About this exercise> Starting with the first line, output the data exactly through to the end.

Material provided>
=== Section Start ===

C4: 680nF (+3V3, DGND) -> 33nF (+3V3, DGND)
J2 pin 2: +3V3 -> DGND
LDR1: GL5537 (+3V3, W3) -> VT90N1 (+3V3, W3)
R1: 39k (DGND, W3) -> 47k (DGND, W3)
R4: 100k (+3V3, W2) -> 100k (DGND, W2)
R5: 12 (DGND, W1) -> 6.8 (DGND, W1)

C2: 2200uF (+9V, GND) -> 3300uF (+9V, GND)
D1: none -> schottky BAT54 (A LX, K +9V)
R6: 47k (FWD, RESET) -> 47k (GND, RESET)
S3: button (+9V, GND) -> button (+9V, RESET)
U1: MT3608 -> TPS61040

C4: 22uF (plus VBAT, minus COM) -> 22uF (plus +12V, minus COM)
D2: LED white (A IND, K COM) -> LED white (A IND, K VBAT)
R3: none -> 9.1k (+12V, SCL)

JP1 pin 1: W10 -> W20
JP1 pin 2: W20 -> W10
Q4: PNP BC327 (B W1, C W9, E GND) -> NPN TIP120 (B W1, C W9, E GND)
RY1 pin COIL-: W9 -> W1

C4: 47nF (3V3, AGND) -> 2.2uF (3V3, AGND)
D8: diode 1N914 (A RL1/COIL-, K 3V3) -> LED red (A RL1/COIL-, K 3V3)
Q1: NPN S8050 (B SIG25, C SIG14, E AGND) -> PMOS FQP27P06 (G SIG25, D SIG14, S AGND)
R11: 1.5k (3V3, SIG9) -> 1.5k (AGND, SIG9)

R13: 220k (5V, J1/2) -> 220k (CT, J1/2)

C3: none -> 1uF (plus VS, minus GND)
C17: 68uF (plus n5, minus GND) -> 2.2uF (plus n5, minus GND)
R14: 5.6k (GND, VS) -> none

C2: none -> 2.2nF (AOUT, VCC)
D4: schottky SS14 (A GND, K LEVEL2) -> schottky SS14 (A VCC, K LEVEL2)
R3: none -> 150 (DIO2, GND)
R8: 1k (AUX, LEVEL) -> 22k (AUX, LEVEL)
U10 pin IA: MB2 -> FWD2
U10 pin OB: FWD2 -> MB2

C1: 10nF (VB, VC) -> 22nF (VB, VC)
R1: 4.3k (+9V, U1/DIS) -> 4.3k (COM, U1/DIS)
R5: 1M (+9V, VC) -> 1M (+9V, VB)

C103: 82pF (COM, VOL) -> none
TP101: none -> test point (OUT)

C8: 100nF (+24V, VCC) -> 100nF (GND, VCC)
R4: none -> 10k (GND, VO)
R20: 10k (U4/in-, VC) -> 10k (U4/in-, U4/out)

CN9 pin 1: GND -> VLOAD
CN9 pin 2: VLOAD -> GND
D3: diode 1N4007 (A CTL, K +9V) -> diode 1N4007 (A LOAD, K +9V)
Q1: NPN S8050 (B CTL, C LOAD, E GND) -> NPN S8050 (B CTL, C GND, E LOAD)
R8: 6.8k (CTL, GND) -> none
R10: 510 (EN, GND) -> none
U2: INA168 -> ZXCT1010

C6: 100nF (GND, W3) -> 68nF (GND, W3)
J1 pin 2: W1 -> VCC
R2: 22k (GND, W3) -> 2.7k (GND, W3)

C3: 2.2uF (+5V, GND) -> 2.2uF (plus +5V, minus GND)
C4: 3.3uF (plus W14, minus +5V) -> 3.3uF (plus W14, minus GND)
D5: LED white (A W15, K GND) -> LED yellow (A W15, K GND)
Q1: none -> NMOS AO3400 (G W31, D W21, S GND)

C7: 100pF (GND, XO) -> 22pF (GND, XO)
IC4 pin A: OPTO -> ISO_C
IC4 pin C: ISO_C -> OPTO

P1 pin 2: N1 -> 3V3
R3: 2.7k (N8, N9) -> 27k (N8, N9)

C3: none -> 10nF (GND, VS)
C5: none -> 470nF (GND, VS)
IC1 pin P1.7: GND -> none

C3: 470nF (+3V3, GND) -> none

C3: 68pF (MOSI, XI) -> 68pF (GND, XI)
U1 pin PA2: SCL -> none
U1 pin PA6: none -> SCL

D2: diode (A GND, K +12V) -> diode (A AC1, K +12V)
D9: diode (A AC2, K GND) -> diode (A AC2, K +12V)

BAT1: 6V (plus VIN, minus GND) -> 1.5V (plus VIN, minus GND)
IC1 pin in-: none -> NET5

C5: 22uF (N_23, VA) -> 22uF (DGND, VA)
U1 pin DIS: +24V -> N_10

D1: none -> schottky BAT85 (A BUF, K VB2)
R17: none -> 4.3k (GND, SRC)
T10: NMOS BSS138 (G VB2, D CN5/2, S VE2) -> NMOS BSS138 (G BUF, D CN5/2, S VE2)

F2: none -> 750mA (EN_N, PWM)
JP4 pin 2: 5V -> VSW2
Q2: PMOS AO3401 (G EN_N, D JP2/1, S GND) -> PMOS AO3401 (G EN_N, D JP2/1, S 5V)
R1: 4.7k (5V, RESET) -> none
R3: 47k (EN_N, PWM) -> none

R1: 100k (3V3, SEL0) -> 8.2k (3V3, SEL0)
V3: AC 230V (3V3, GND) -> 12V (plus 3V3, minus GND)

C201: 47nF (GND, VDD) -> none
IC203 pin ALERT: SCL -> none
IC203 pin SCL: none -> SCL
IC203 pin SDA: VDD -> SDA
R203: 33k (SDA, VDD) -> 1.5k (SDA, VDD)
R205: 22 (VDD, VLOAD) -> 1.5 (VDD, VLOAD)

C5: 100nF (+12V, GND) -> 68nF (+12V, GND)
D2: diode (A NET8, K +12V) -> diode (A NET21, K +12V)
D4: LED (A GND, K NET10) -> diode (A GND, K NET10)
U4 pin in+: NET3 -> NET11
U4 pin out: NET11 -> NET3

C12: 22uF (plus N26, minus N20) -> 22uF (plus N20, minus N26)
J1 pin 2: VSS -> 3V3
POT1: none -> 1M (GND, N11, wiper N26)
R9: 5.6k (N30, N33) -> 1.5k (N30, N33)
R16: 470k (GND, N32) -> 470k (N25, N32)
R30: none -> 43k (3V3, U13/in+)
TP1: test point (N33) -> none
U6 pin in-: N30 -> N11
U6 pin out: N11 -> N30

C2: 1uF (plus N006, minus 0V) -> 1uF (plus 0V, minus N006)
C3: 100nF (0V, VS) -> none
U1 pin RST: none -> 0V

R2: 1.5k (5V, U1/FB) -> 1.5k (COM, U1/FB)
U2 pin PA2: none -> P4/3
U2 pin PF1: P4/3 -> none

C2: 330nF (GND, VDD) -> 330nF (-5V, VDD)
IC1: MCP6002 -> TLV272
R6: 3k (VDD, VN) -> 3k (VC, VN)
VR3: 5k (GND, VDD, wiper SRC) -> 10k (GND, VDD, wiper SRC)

=== Section End ===

Your response>
C4: 680nF (+3V3, DGND) -> 33nF (+3V3, DGND)
J2 pin 2: +3V3 -> DGND
LDR1: GL5537 (+3V3, W3) -> VT90N1 (+3V3, W3)
R1: 39k (DGND, W3) -> 47k (DGND, W3)
R4: 100k (+3V3, W2) -> 100k (DGND, W2)
R5: 12 (DGND, W1) -> 6.8 (DGND, W1)

C2: 2200uF (+9V, GND) -> 3300uF (+9V, GND)
D1: none -> schottky BAT54 (A LX, K +9V)
R6: 47k (FWD, RESET) -> 47k (GND, RESET)
S3: button (+9V, GND) -> button (+9V, RESET)
U1: MT3608 -> TPS61040

C4: 22uF (plus VBAT, minus COM) -> 22uF (plus +12V, minus COM)
D2: LED white (A IND, K COM) -> LED white (A IND, K VBAT)
R3: none -> 9.1k (+12V, SCL)

JP1 pin 1: W10 -> W20
JP1 pin 2: W20 -> W10
Q4: PNP BC327 (B W1, C W9, E GND) -> NPN TIP120 (B W1, C W9, E GND)
RY1 pin COIL-: W9 -> W1

C4: 47nF (3V3, AGND) -> 2.2uF (3V3, AGND)
D8: diode 1N914 (A RL1/COIL-, K 3V3) -> LED red (A RL1/COIL-, K 3V3)
Q1: NPN S8050 (B SIG25, C SIG14, E AGND) -> PMOS FQP27P06 (G SIG25, D SIG14, S AGND)
R11: 1.5k (3V3, SIG9) -> 1.5k (AGND, SIG9)

R13: 220k (5V, J1/2) -> 220k (CT, J1/2)

C3: none -> 1uF (plus VS, minus GND)
C17: 68uF (plus n5, minus GND) -> 2.2uF (plus n5, minus GND)
R14: 5.6k (GND, VS) -> none

C2: none -> 2.2nF (AOUT, VCC)
D4: schottky SS14 (A GND, K LEVEL2) -> schottky SS14 (A VCC, K LEVEL2)
R3: none -> 150 (DIO2, GND)
R8: 1k (AUX, LEVEL) -> 22k (AUX, LEVEL)
U10 pin IA: MB2 -> FWD2
U10 pin OB: FWD2 -> MB2

C1: 10nF (VB, VC) -> 22nF (VB, VC)
R1: 4.3k (+9V, U1/DIS) -> 4.3k (COM, U1/DIS)
R5: 1M (+9V, VC) -> 1M (+9V, VB)

C103: 82pF (COM, VOL) -> none
TP101: none -> test point (OUT)

C8: 100nF (+24V, VCC) -> 100nF (GND, VCC)
R4: none -> 10k (GND, VO)
R20: 10k (U4/in-, VC) -> 10k (U4/in-, U4/out)

CN9 pin 1: GND -> VLOAD
CN9 pin 2: VLOAD -> GND
D3: diode 1N4007 (A CTL, K +9V) -> diode 1N4007 (A LOAD, K +9V)
Q1: NPN S8050 (B CTL, C LOAD, E GND) -> NPN S8050 (B CTL, C GND, E LOAD)
R8: 6.8k (CTL, GND) -> none
R10: 510 (EN, GND) -> none
U2: INA168 -> ZXCT1010

C6: 100nF (GND, W3) -> 68nF (GND, W3)
J1 pin 2: W1 -> VCC
R2: 22k (GND, W3) -> 2.7k (GND, W3)

C3: 2.2uF (+5V, GND) -> 2.2uF (plus +5V, minus GND)
C4: 3.3uF (plus W14, minus +5V) -> 3.3uF (plus W14, minus GND)
D5: LED white (A W15, K GND) -> LED yellow (A W15, K GND)
Q1: none -> NMOS AO3400 (G W31, D W21, S GND)

C7: 100pF (GND, XO) -> 22pF (GND, XO)
IC4 pin A: OPTO -> ISO_C
IC4 pin C: ISO_C -> OPTO

P1 pin 2: N1 -> 3V3
R3: 2.7k (N8, N9) -> 27k (N8, N9)

C3: none -> 10nF (GND, VS)
C5: none -> 470nF (GND, VS)
IC1 pin P1.7: GND -> none

C3: 470nF (+3V3, GND) -> none

C3: 68pF (MOSI, XI) -> 68pF (GND, XI)
U1 pin PA2: SCL -> none
U1 pin PA6: none -> SCL

D2: diode (A GND, K +12V) -> diode (A AC1, K +12V)
D9: diode (A AC2, K GND) -> diode (A AC2, K +12V)

BAT1: 6V (plus VIN, minus GND) -> 1.5V (plus VIN, minus GND)
IC1 pin in-: none -> NET5

C5: 22uF (N_23, VA) -> 22uF (DGND, VA)
U1 pin DIS: +24V -> N_10

D1: none -> schottky BAT85 (A BUF, K VB2)
R17: none -> 4.3k (GND, SRC)
T10: NMOS BSS138 (G VB2, D CN5/2, S VE2) -> NMOS BSS138 (G BUF, D CN5/2, S VE2)

F2: none -> 750mA (EN_N, PWM)
JP4 pin 2: 5V -> VSW2
Q2: PMOS AO3401 (G EN_N, D JP2/1, S GND) -> PMOS AO3401 (G EN_N, D JP2/1, S 5V)
R1: 4.7k (5V, RESET) -> none
R3: 47k (EN_N, PWM) -> none

R1: 100k (3V3, SEL0) -> 8.2k (3V3, SEL0)
V3: AC 230V (3V3, GND) -> 12V (plus 3V3, minus GND)

C201: 47nF (GND, VDD) -> none
IC203 pin ALERT: SCL -> none
IC203 pin SCL: none -> SCL
IC203 pin SDA: VDD -> SDA
R203: 33k (SDA, VDD) -> 1.5k (SDA, VDD)
R205: 22 (VDD, VLOAD) -> 1.5 (VDD, VLOAD)

C5: 100nF (+12V, GND) -> 68nF (+12V, GND)
D2: diode (A NET8, K +12V) -> diode (A NET21, K +12V)
D4: LED (A GND, K NET10) -> diode (A GND, K NET10)
U4 pin in+: NET3 -> NET11
U4 pin out: NET11 -> NET3

C12: 22uF (plus N26, minus N20) -> 22uF (plus N20, minus N26)
J1 pin 2: VSS -> 3V3
POT1: none -> 1M (GND, N11, wiper N26)
R9: 5.6k (N30, N33) -> 1.5k (N30, N33)
R16: 470k (GND, N32) -> 470k (N25, N32)
R30: none -> 43k (3V3, U13/in+)
TP1: test point (N33) -> none
U6 pin in-: N30 -> N11
U6 pin out: N11 -> N30

C2: 1uF (plus N006, minus 0V) -> 1uF (plus 0V, minus N006)
C3: 100nF (0V, VS) -> none
U1 pin RST: none -> 0V

R2: 1.5k (5V, U1/FB) -> 1.5k (COM, U1/FB)
U2 pin PA2: none -> P4/3
U2 pin PF1: P4/3 -> none

C2: 330nF (GND, VDD) -> 330nF (-5V, VDD)
IC1: MCP6002 -> TLV272
R6: 3k (VDD, VN) -> 3k (VC, VN)
VR3: 5k (GND, VDD, wiper SRC) -> 10k (GND, VDD, wiper SRC)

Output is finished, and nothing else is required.